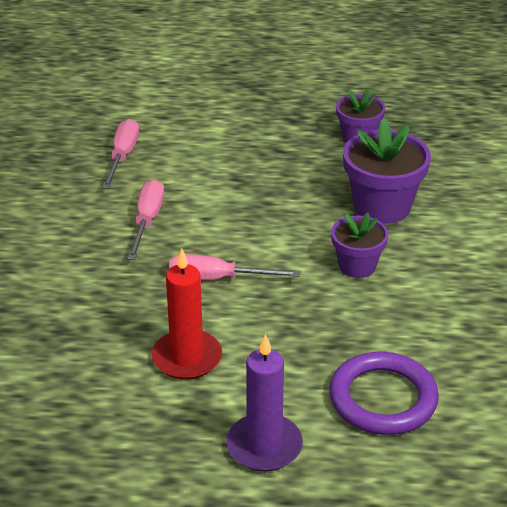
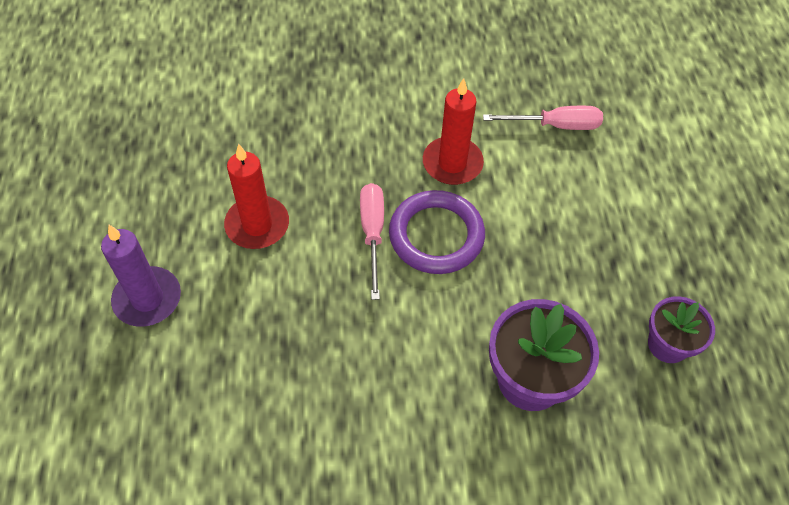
camera: 80 degrees right, 20 degrees up
pink screwdriver [128,180,164,260] -> red candle [423,78,484,185]
purple ring [329,352,439,435] -> purple ring moved to [389,190,485,274]
purple flower pot [331,213,388,278] -> none

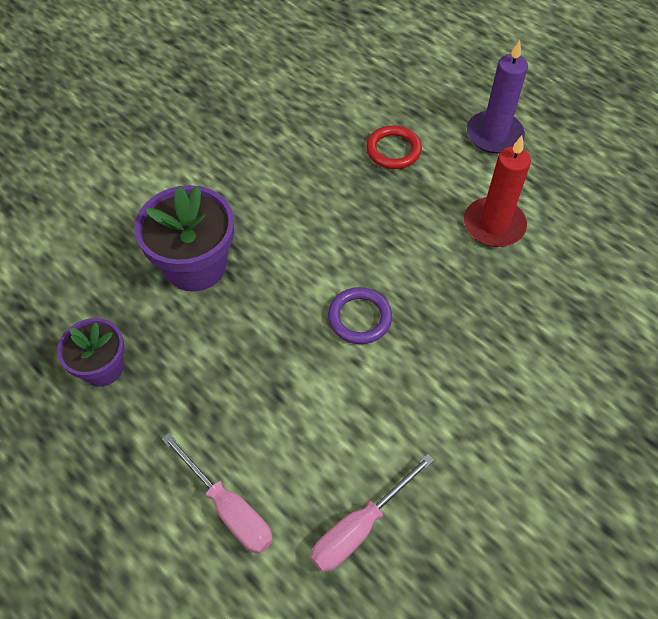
camera: 140 degrees right, 0 degrees up
pink screwdriver [360,183,384,300] -> pink screwdriver moved to [162,433,273,554]
purple ring [389,190,485,274] -> purple ring [328,287,392,344], size x0.64
red candle [423,78,484,185] -> none
none -> red ring [366,126,422,169]

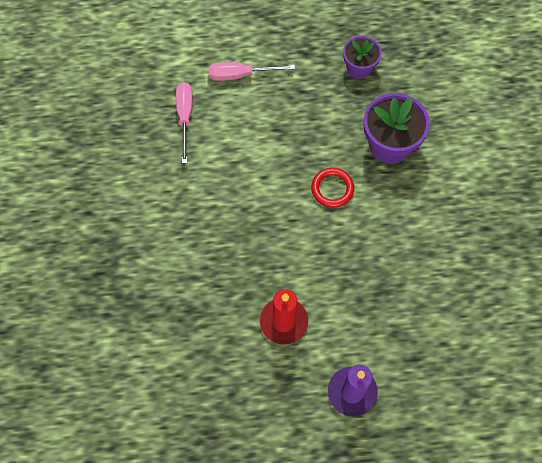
camera: 130 degrees right, 10 degrees up
purple ring [328,287,392,344] -> none
red ring [366,126,422,169] -> red ring moved to [311,168,354,208]

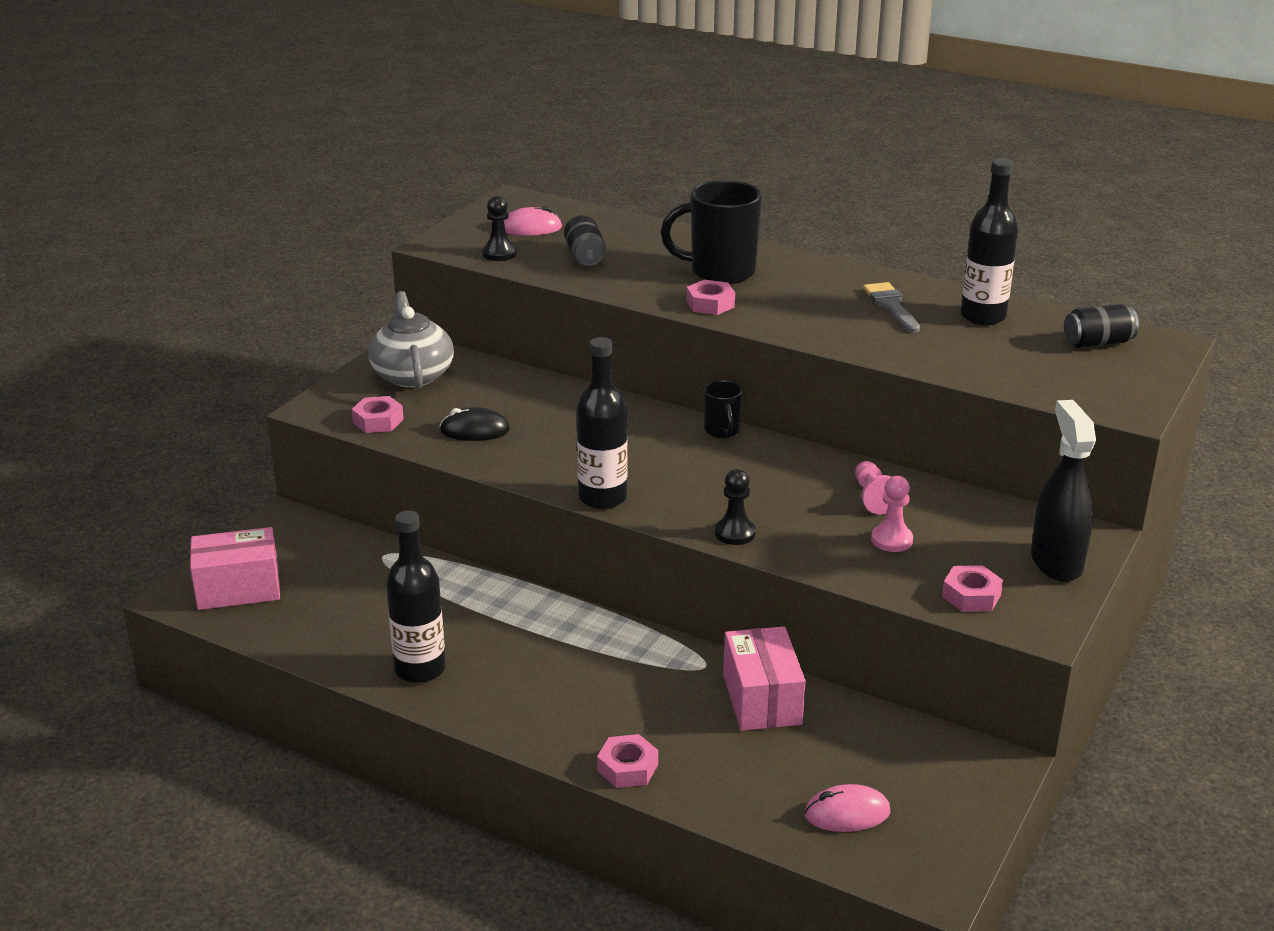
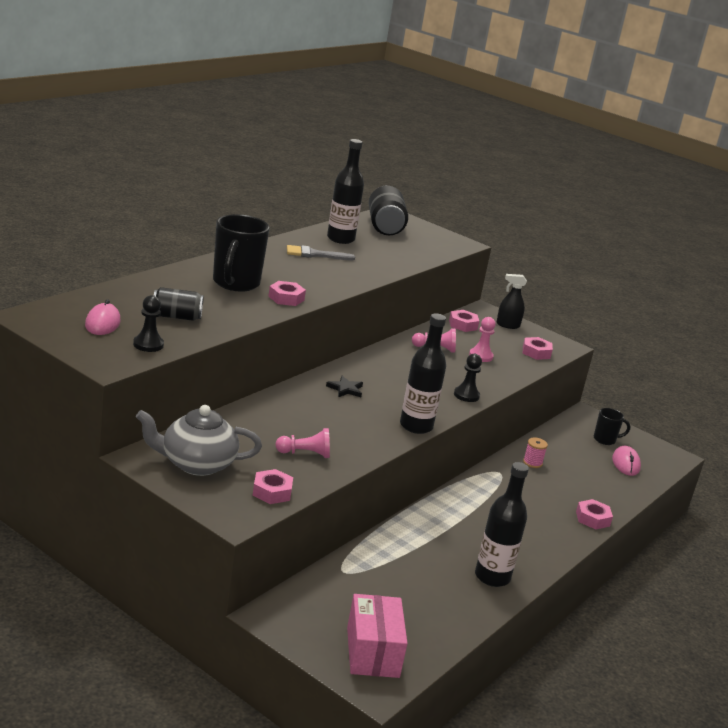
camera: 85 degrees left, 5 degrees down
black mouse [440,407,510,441] -> pink pawn [275,428,330,458]
black mug [704,380,743,438] -> black mug moved to [594,408,630,445]
pink box [723,626,806,731] -> pink spool [523,437,548,468]
black spray bottle [1031,400,1096,582] -> black spray bottle [497,274,527,329], size x0.61
black can [1064,304,1139,348] -> black can [368,186,408,235], size x1.61
none -> black star [326,376,363,397]
none -> pink nut [449,310,479,332]

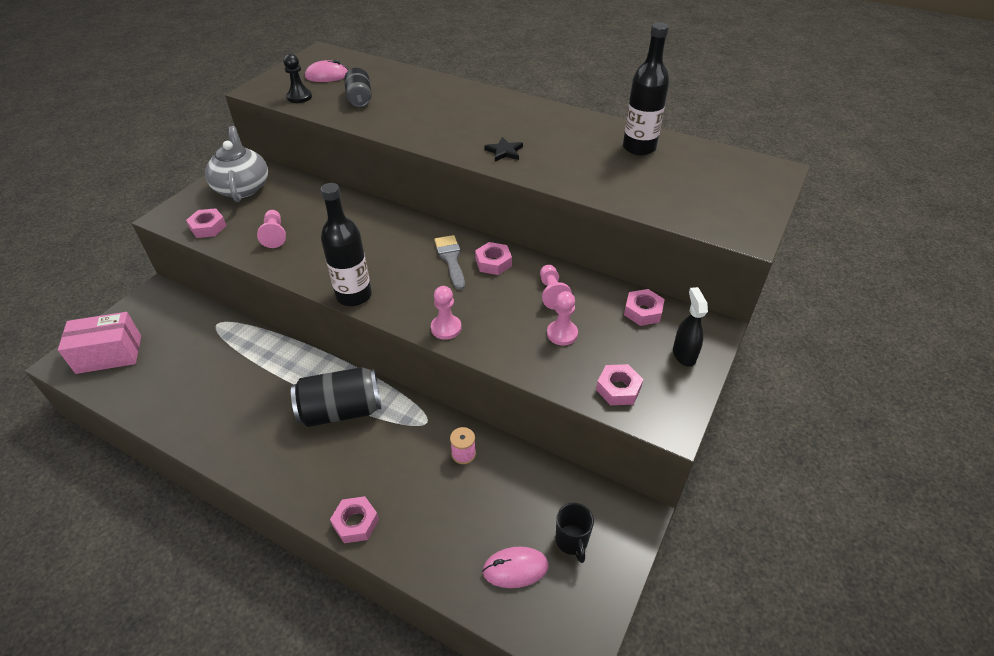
camera: 85 degrees right, 20 degrees up
black mug [213,214,270,292] -> none
pink nut [268,281,306,306] -> pink nut moved to [475,242,512,275]
grey brush [287,245,355,260] -> grey brush moved to [434,235,465,290]
black star [326,376,363,397] -> black star moved to [484,137,523,161]
black can [368,186,408,235] -> black can moved to [291,367,381,427]
black pawn [454,354,482,402] -> pink pawn [431,286,462,340]
black bottle [475,462,529,587] -> none

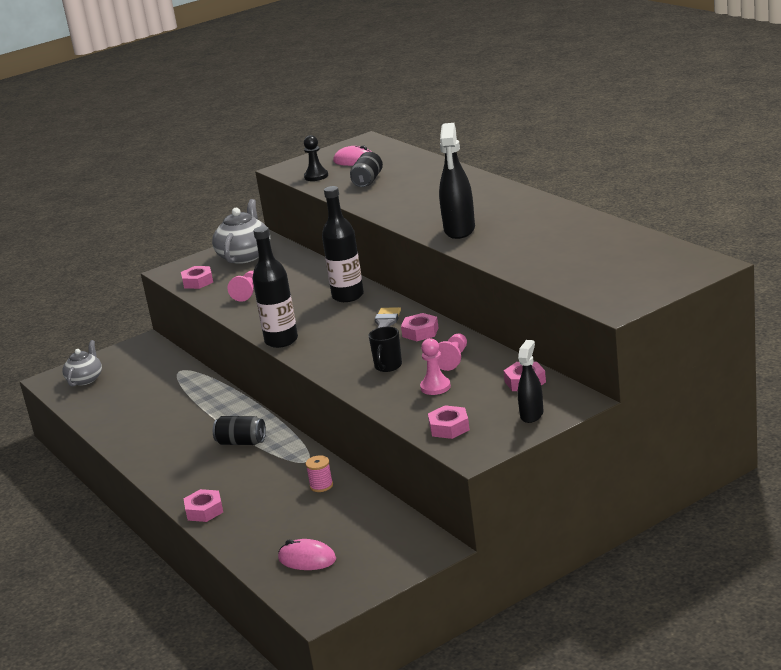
camera: 30 degrees right, 20 degrees down
pink box [58,312,141,374] -> grey teapot [62,340,102,387]
black can [291,367,381,427] -> black can [213,416,266,445], size x0.62
pink pawn [431,286,462,340] -> none
black star [484,137,523,161] -> black spray bottle [439,123,475,239]
black mug [555,503,594,563] -> black mug moved to [368,327,402,372]
black bottle [623,22,669,156] -> black bottle moved to [322,186,364,302]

◆ Requirement:
Reproduce, with no pictures, the lines from the one containing "black pawn [454,354,482,402]" to the end of the records above, exactly and inclusively.

◆ Your response:
black pawn [454,354,482,402] -> pink pawn [431,286,462,340]
black bottle [475,462,529,587] -> none

camera: 30 degrees right, 20 degrees down
pink box [58,312,141,374] -> grey teapot [62,340,102,387]
black can [291,367,381,427] -> black can [213,416,266,445], size x0.62
pink pawn [431,286,462,340] -> none
black star [484,137,523,161] -> black spray bottle [439,123,475,239]
black mug [555,503,594,563] -> black mug moved to [368,327,402,372]
black bottle [623,22,669,156] -> black bottle moved to [322,186,364,302]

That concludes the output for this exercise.